== Segment start ==

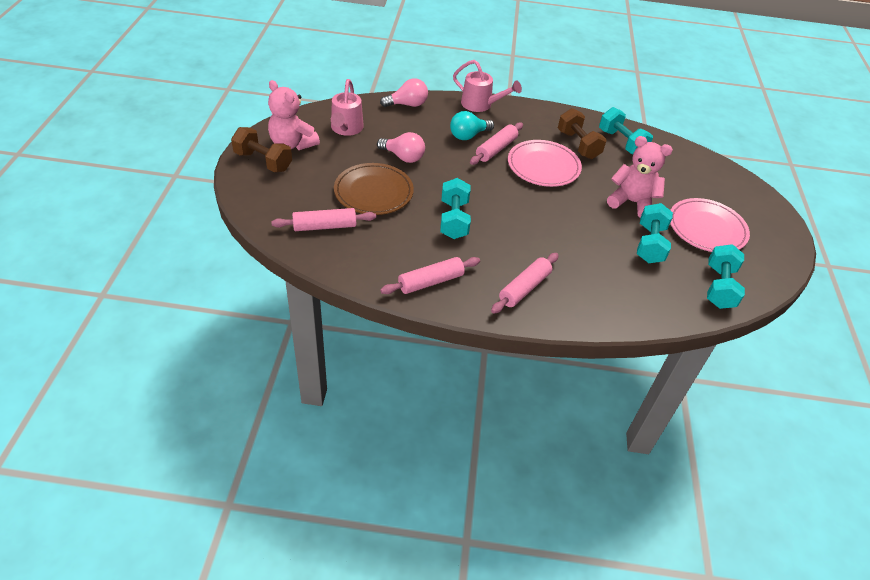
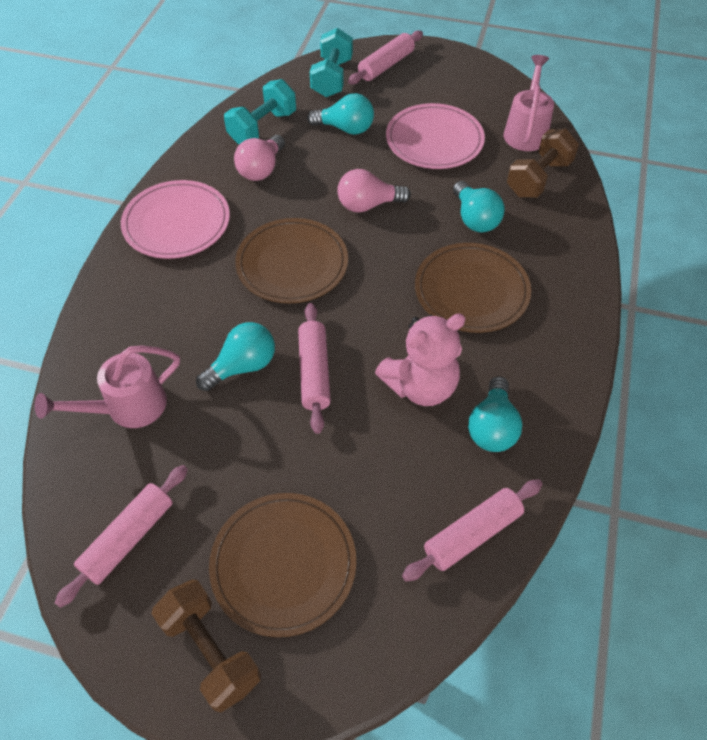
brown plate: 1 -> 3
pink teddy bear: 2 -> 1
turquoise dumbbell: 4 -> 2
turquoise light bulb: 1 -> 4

== Segment end ==

● Task brief
The whole listing should be restated word for word, with no pictures.

● Worked solution
brown plate: 1 -> 3
pink teddy bear: 2 -> 1
turquoise dumbbell: 4 -> 2
turquoise light bulb: 1 -> 4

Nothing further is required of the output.